*ACTIVITY*:
The output is the lines below from the one with "U5: L9110S -> MX1508" through the one with "U48: NAND CD4011", both included, printed exactly and with no other line.

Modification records
###
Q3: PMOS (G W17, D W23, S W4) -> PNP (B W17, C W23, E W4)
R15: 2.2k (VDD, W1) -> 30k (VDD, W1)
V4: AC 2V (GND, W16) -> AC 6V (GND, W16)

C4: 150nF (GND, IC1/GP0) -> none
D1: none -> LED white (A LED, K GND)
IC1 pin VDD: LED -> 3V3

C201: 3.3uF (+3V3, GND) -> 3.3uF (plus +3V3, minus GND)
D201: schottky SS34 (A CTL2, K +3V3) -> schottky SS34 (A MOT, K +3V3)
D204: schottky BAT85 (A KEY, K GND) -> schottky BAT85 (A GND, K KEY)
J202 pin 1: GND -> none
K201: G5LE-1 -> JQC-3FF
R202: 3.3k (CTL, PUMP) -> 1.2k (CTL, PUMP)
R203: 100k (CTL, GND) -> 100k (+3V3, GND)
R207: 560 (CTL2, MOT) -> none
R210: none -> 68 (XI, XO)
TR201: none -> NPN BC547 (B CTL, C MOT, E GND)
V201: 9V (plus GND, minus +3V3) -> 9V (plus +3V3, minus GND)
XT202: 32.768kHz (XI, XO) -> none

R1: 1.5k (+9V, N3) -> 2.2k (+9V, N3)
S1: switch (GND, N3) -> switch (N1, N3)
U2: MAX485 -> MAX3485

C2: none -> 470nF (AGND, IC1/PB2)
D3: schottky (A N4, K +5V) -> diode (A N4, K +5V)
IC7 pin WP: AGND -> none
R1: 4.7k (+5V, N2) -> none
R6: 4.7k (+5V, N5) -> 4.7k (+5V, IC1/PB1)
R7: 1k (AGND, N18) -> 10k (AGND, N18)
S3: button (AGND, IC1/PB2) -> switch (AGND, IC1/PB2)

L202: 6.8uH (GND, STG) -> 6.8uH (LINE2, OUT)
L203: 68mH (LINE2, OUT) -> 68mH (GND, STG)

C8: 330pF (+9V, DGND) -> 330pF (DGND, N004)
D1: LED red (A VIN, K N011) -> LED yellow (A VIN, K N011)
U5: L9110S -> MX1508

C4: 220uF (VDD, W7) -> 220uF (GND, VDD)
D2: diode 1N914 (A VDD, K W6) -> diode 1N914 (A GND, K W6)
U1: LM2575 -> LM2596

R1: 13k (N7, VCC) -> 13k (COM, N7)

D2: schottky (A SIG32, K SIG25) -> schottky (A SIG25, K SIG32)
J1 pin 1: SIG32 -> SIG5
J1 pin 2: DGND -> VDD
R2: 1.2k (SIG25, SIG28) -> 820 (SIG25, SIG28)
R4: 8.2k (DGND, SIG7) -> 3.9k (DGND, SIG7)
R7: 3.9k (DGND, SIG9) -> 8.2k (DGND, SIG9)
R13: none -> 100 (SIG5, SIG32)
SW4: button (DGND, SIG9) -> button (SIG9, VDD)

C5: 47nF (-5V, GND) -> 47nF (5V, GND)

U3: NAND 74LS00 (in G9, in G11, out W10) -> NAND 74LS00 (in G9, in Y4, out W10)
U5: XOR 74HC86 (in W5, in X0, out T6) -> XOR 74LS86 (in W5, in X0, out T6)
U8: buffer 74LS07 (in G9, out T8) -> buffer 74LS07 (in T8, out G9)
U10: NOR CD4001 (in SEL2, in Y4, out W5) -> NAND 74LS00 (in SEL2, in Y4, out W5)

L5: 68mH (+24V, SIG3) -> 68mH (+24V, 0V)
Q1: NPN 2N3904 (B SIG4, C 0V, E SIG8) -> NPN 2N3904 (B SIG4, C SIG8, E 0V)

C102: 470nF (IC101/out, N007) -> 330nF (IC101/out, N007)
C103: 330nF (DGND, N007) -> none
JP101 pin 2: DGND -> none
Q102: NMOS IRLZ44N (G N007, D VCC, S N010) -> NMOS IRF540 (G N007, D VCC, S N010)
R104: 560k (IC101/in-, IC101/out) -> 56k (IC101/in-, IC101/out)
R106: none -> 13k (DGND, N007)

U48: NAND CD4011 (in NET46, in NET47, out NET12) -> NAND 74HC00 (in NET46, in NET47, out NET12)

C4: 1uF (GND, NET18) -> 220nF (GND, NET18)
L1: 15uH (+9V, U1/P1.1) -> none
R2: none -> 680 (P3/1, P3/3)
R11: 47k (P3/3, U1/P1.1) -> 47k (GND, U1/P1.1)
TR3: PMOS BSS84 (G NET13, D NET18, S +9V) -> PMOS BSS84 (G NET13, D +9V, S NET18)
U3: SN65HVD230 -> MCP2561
###
*EXERCISE RESULT*:
U5: L9110S -> MX1508

C4: 220uF (VDD, W7) -> 220uF (GND, VDD)
D2: diode 1N914 (A VDD, K W6) -> diode 1N914 (A GND, K W6)
U1: LM2575 -> LM2596

R1: 13k (N7, VCC) -> 13k (COM, N7)

D2: schottky (A SIG32, K SIG25) -> schottky (A SIG25, K SIG32)
J1 pin 1: SIG32 -> SIG5
J1 pin 2: DGND -> VDD
R2: 1.2k (SIG25, SIG28) -> 820 (SIG25, SIG28)
R4: 8.2k (DGND, SIG7) -> 3.9k (DGND, SIG7)
R7: 3.9k (DGND, SIG9) -> 8.2k (DGND, SIG9)
R13: none -> 100 (SIG5, SIG32)
SW4: button (DGND, SIG9) -> button (SIG9, VDD)

C5: 47nF (-5V, GND) -> 47nF (5V, GND)

U3: NAND 74LS00 (in G9, in G11, out W10) -> NAND 74LS00 (in G9, in Y4, out W10)
U5: XOR 74HC86 (in W5, in X0, out T6) -> XOR 74LS86 (in W5, in X0, out T6)
U8: buffer 74LS07 (in G9, out T8) -> buffer 74LS07 (in T8, out G9)
U10: NOR CD4001 (in SEL2, in Y4, out W5) -> NAND 74LS00 (in SEL2, in Y4, out W5)

L5: 68mH (+24V, SIG3) -> 68mH (+24V, 0V)
Q1: NPN 2N3904 (B SIG4, C 0V, E SIG8) -> NPN 2N3904 (B SIG4, C SIG8, E 0V)

C102: 470nF (IC101/out, N007) -> 330nF (IC101/out, N007)
C103: 330nF (DGND, N007) -> none
JP101 pin 2: DGND -> none
Q102: NMOS IRLZ44N (G N007, D VCC, S N010) -> NMOS IRF540 (G N007, D VCC, S N010)
R104: 560k (IC101/in-, IC101/out) -> 56k (IC101/in-, IC101/out)
R106: none -> 13k (DGND, N007)

U48: NAND CD4011 (in NET46, in NET47, out NET12) -> NAND 74HC00 (in NET46, in NET47, out NET12)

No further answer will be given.